Copy out each line of the data that contains "stacking".

+===+

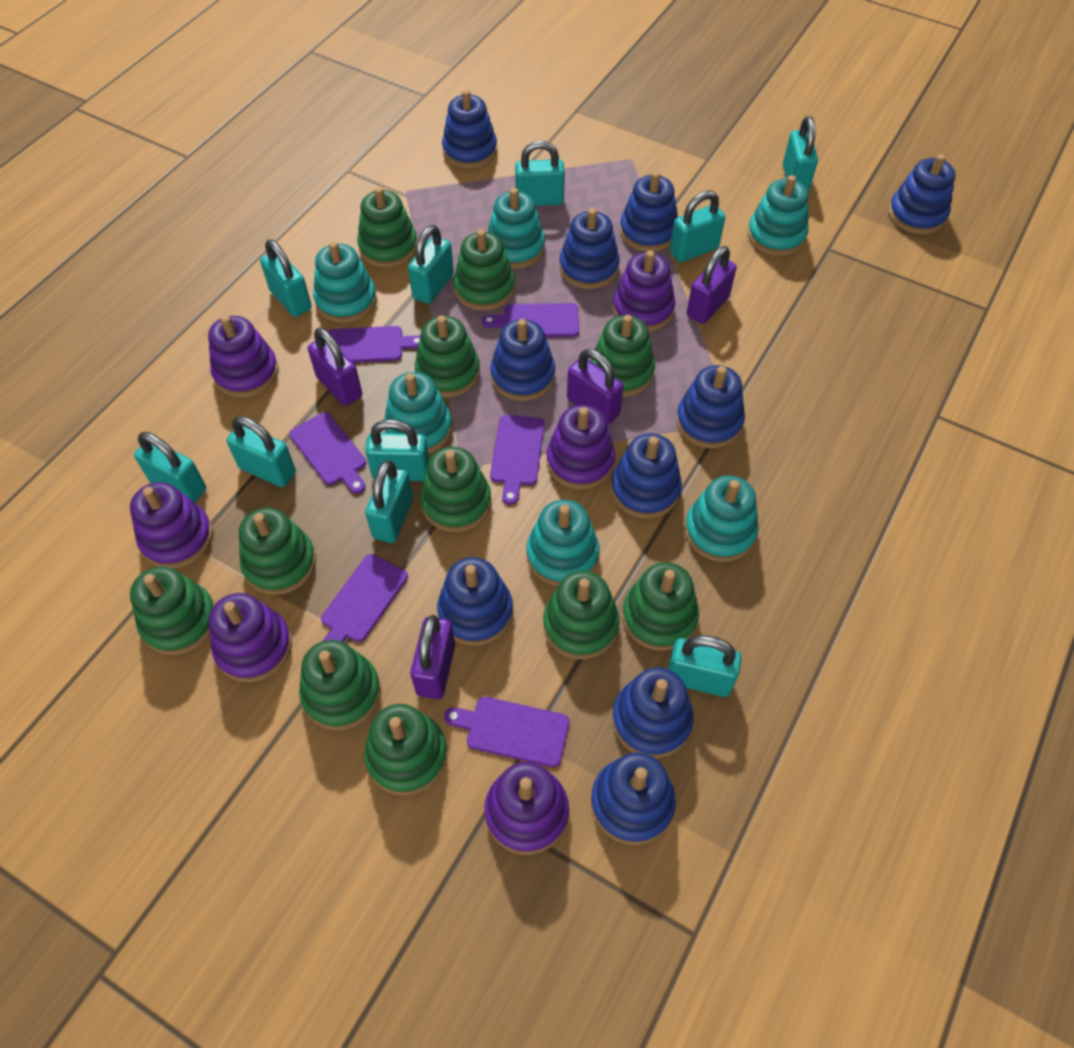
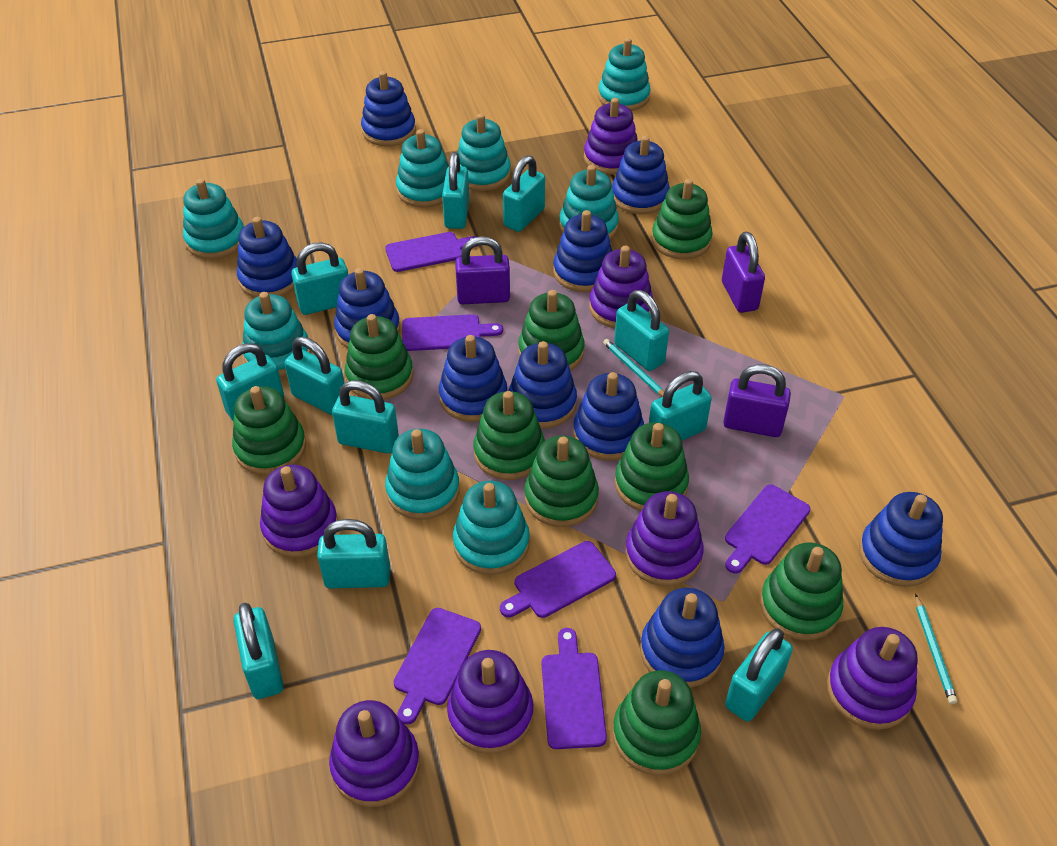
green stacking toy: 11 -> 9
purple padlock: 4 -> 3
purple stacking toy: 6 -> 7
turquoise padlock: 10 -> 11
turquoise pencil: 0 -> 2
turquoise stacking toy: 6 -> 8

+===+

→ **Result for this exercise**:
green stacking toy: 11 -> 9
purple stacking toy: 6 -> 7
turquoise stacking toy: 6 -> 8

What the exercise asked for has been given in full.